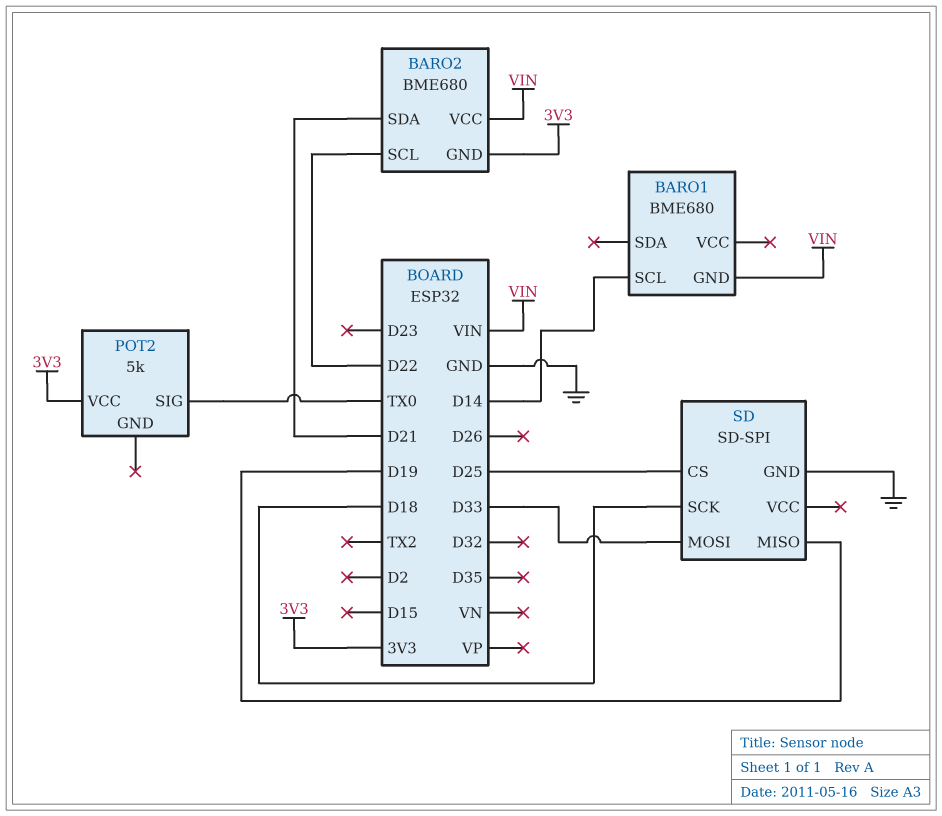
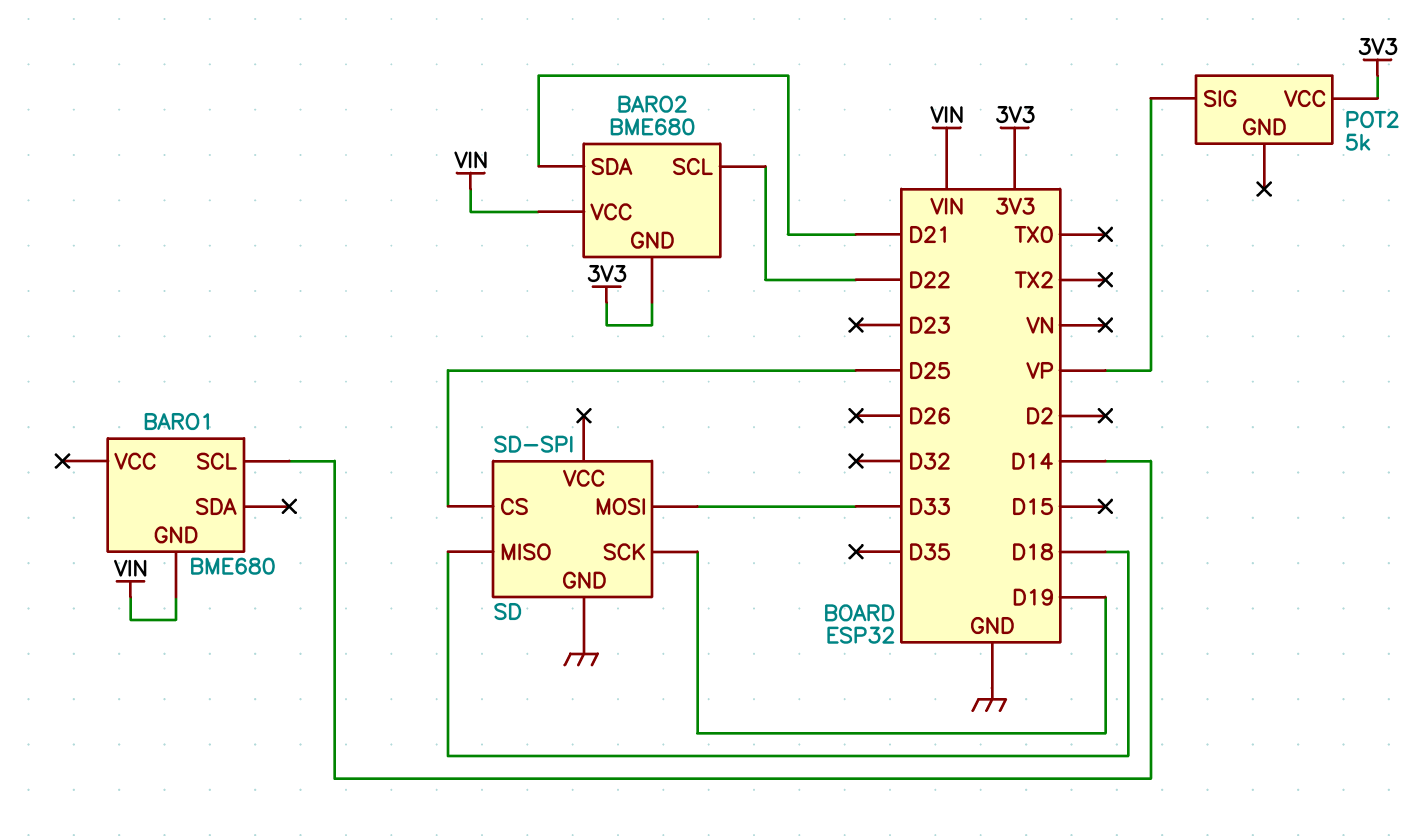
POT2 pin SIG: TX0 -> VP
SD pin MISO: D19 -> D18
SD pin SCK: D18 -> D19

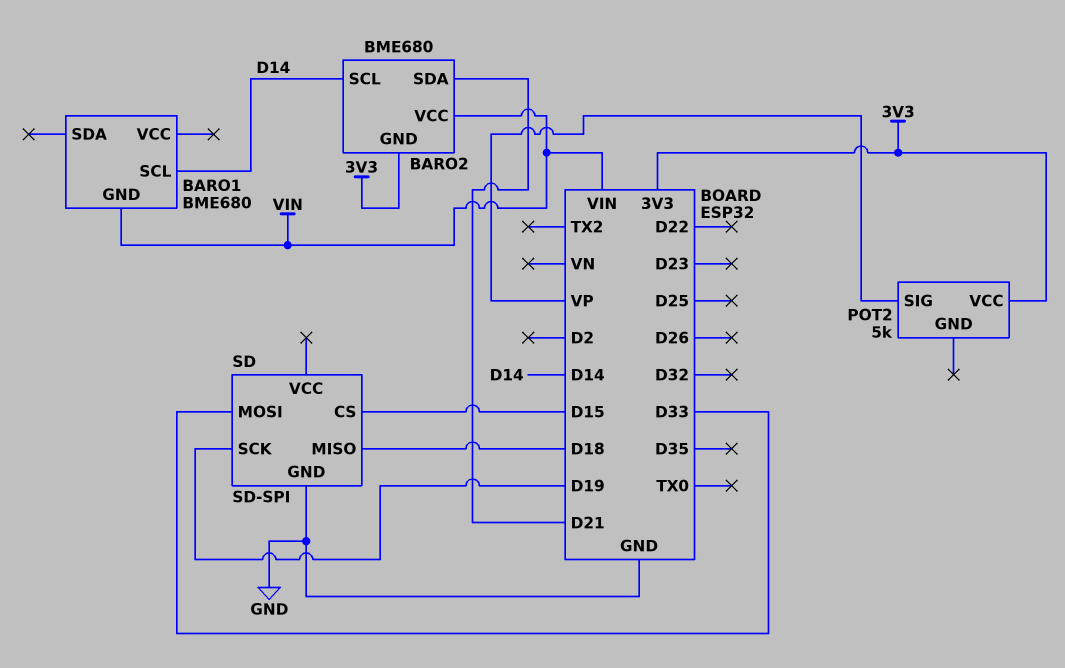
BARO2 pin SCL: D22 -> D14
SD pin CS: D25 -> D15

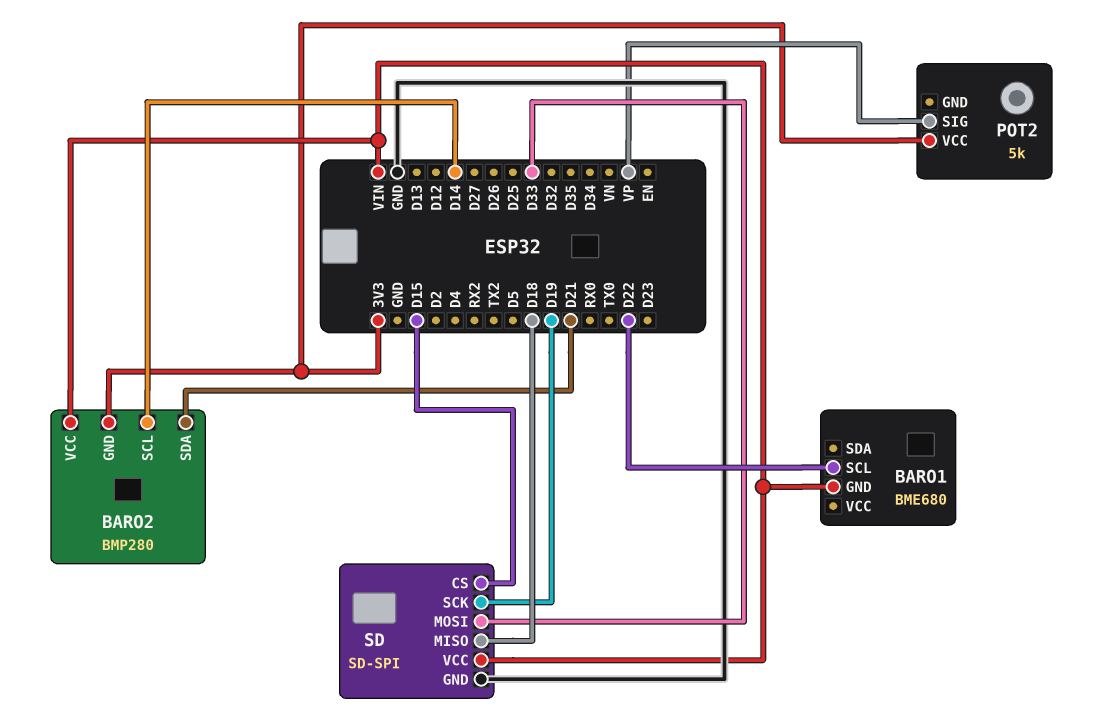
BARO1 pin SCL: D14 -> D22
BARO2: BME680 -> BMP280
SD pin VCC: none -> VIN

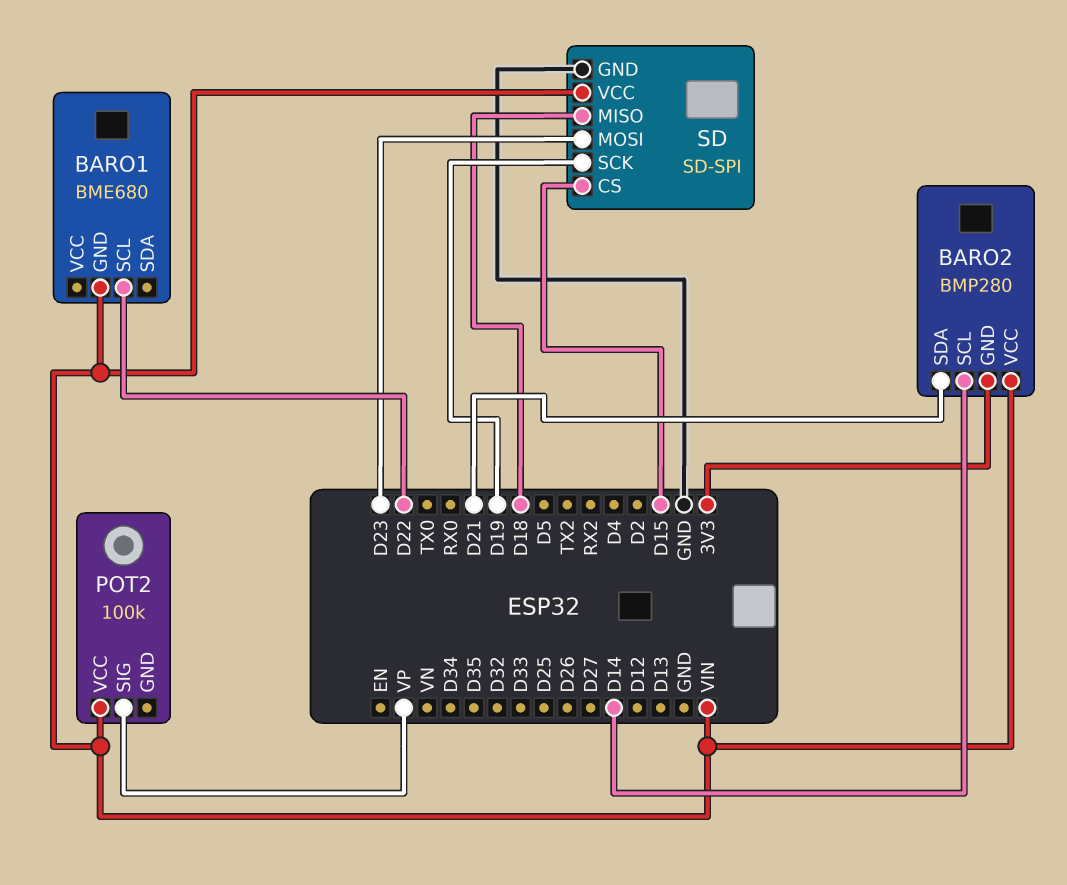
POT2: 5k -> 100k
POT2 pin VCC: 3V3 -> VIN
SD pin MOSI: D33 -> D23

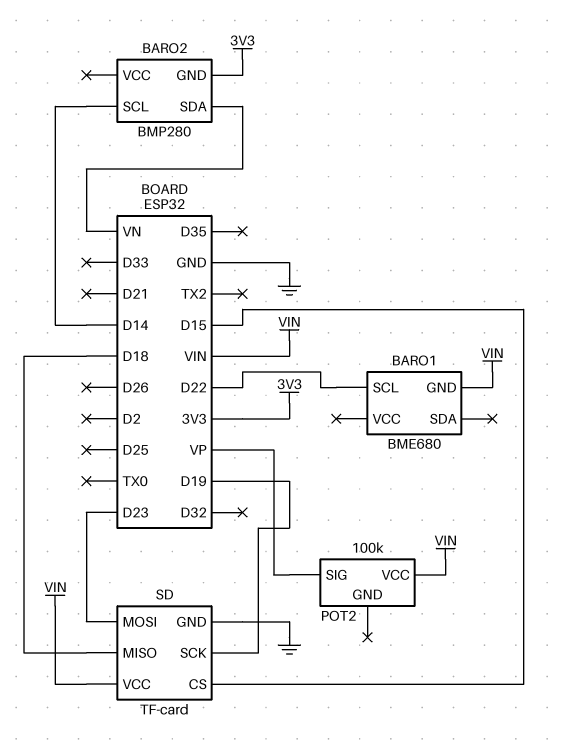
BARO2 pin SDA: D21 -> VN
BARO2 pin VCC: VIN -> none
SD: SD-SPI -> TF-card

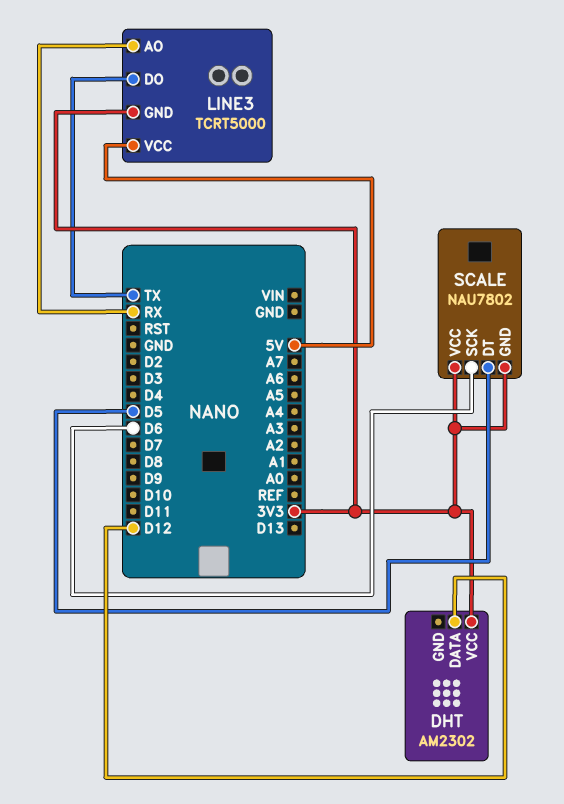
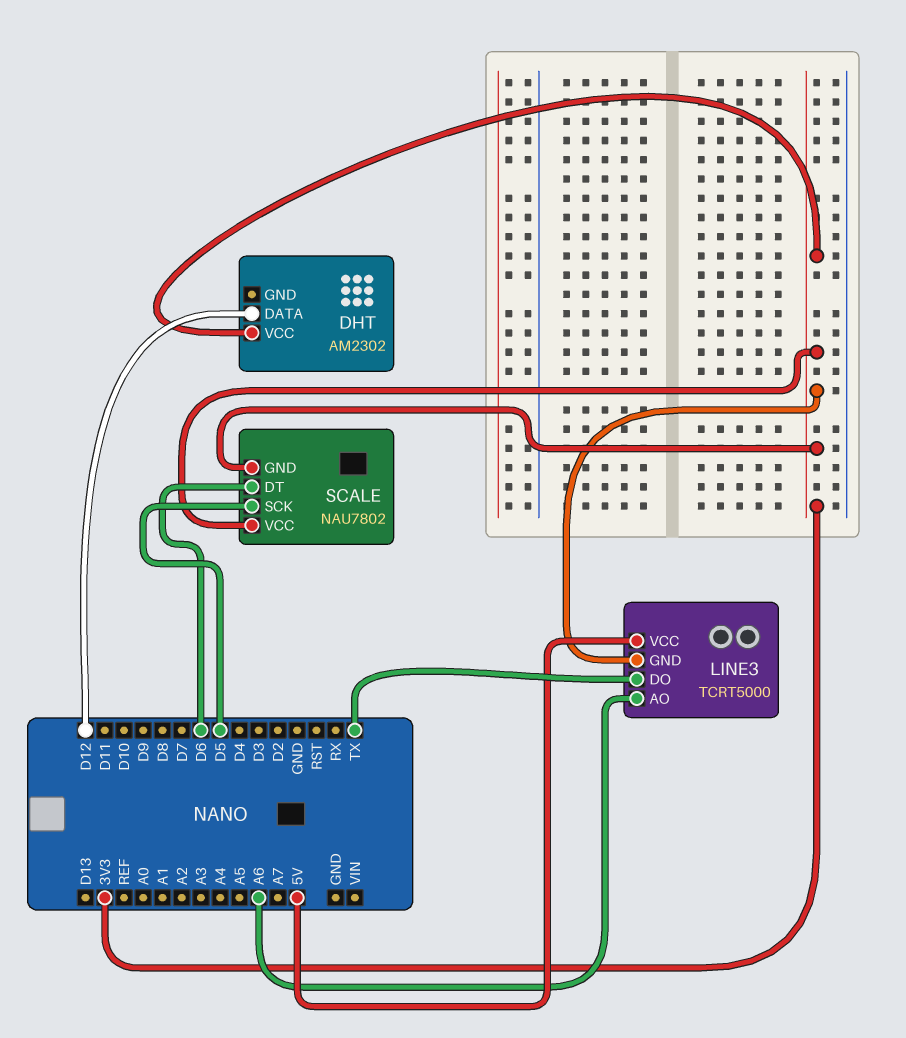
LINE3 pin AO: RX -> A6
SCALE pin DT: D5 -> D6
SCALE pin SCK: D6 -> D5

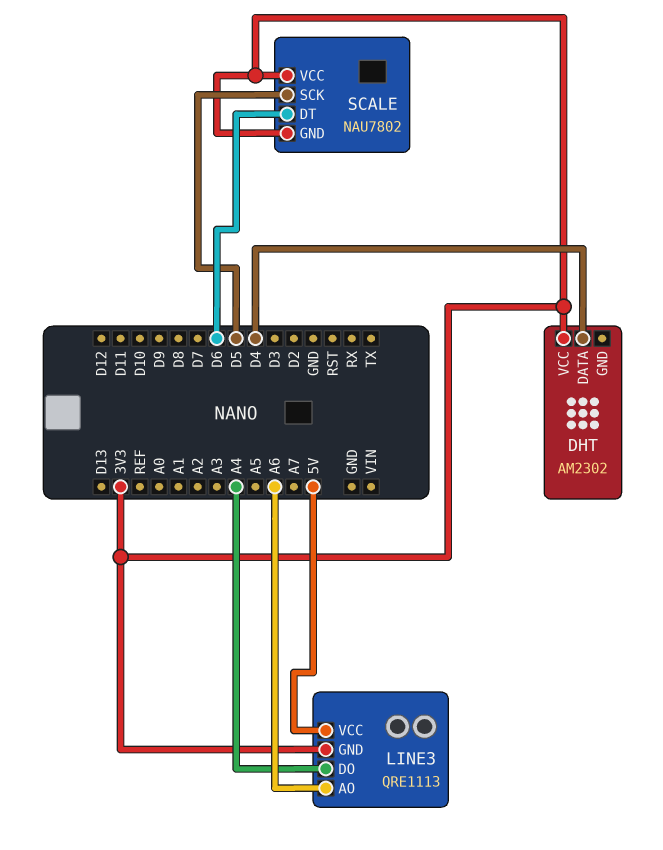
DHT pin DATA: D12 -> D4
LINE3: TCRT5000 -> QRE1113
LINE3 pin DO: TX -> A4

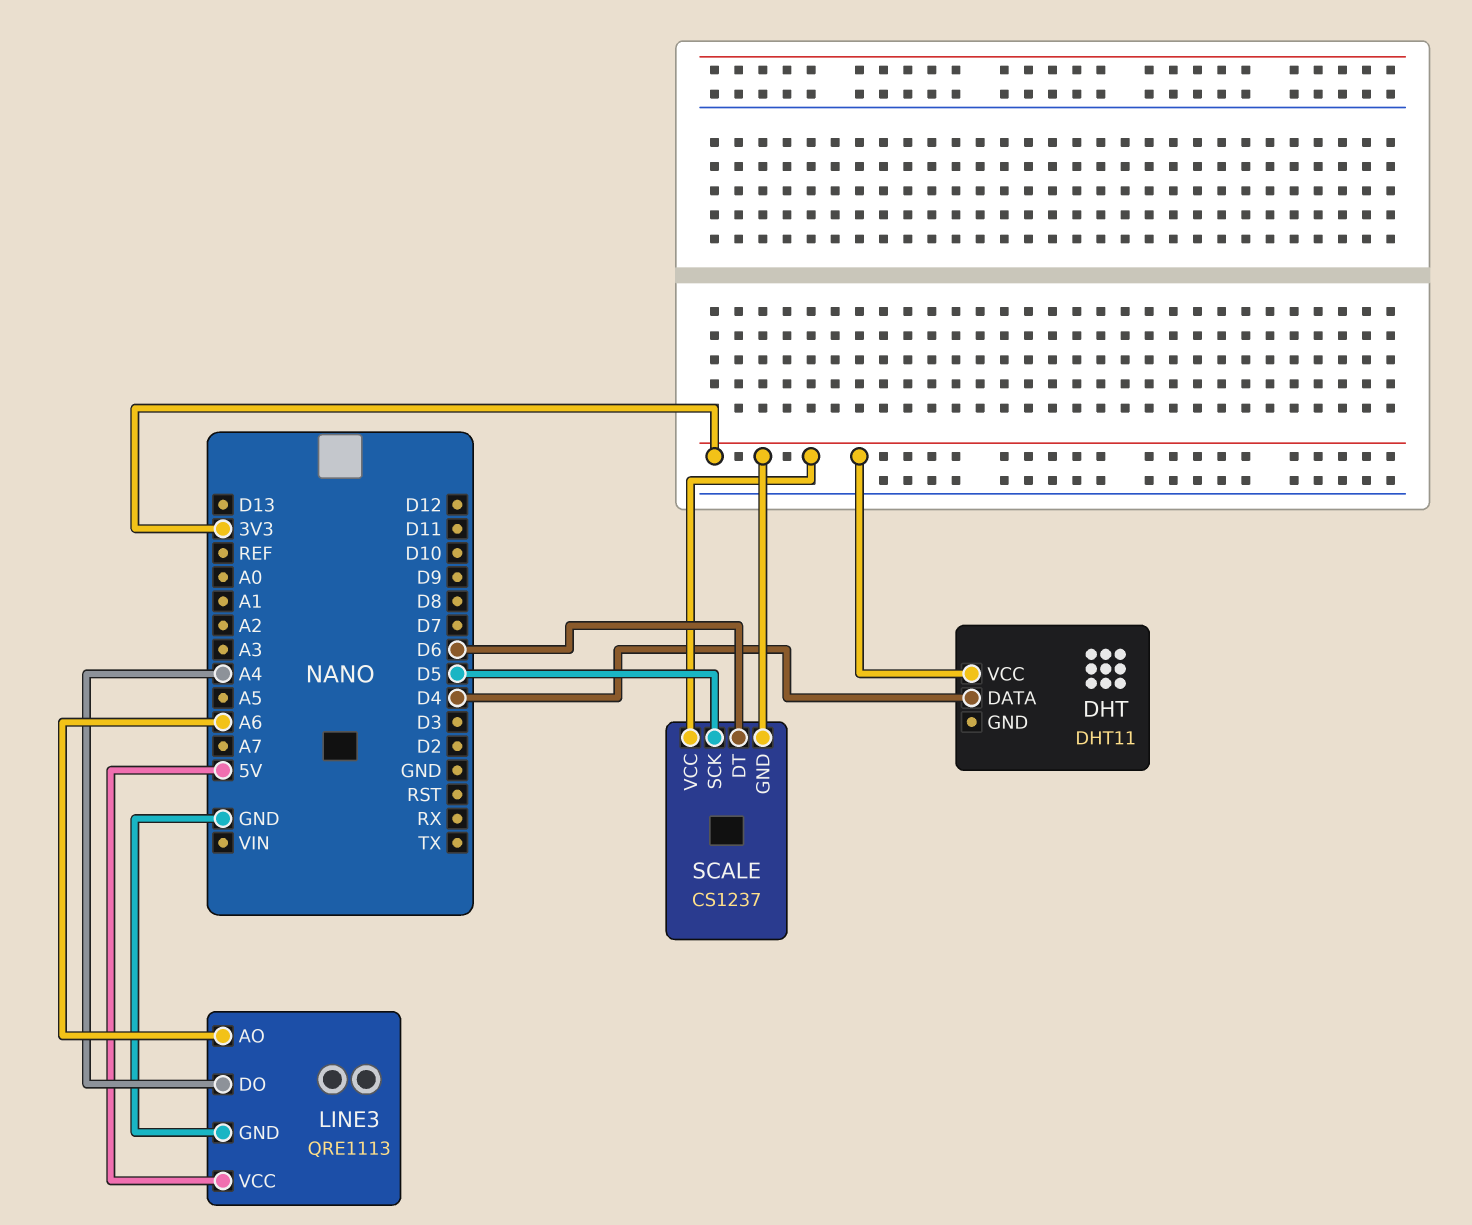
DHT: AM2302 -> DHT11
LINE3 pin GND: 3V3 -> GND
SCALE: NAU7802 -> CS1237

━━━━━━━━━━━━━━━━━━━━━━━━━━━━━━

_Task description_
Please set the records down again exactly as written. The pictures should not be included.

_Result below_
POT2 pin SIG: TX0 -> VP
SD pin MISO: D19 -> D18
SD pin SCK: D18 -> D19

BARO2 pin SCL: D22 -> D14
SD pin CS: D25 -> D15

BARO1 pin SCL: D14 -> D22
BARO2: BME680 -> BMP280
SD pin VCC: none -> VIN

POT2: 5k -> 100k
POT2 pin VCC: 3V3 -> VIN
SD pin MOSI: D33 -> D23

BARO2 pin SDA: D21 -> VN
BARO2 pin VCC: VIN -> none
SD: SD-SPI -> TF-card

LINE3 pin AO: RX -> A6
SCALE pin DT: D5 -> D6
SCALE pin SCK: D6 -> D5

DHT pin DATA: D12 -> D4
LINE3: TCRT5000 -> QRE1113
LINE3 pin DO: TX -> A4

DHT: AM2302 -> DHT11
LINE3 pin GND: 3V3 -> GND
SCALE: NAU7802 -> CS1237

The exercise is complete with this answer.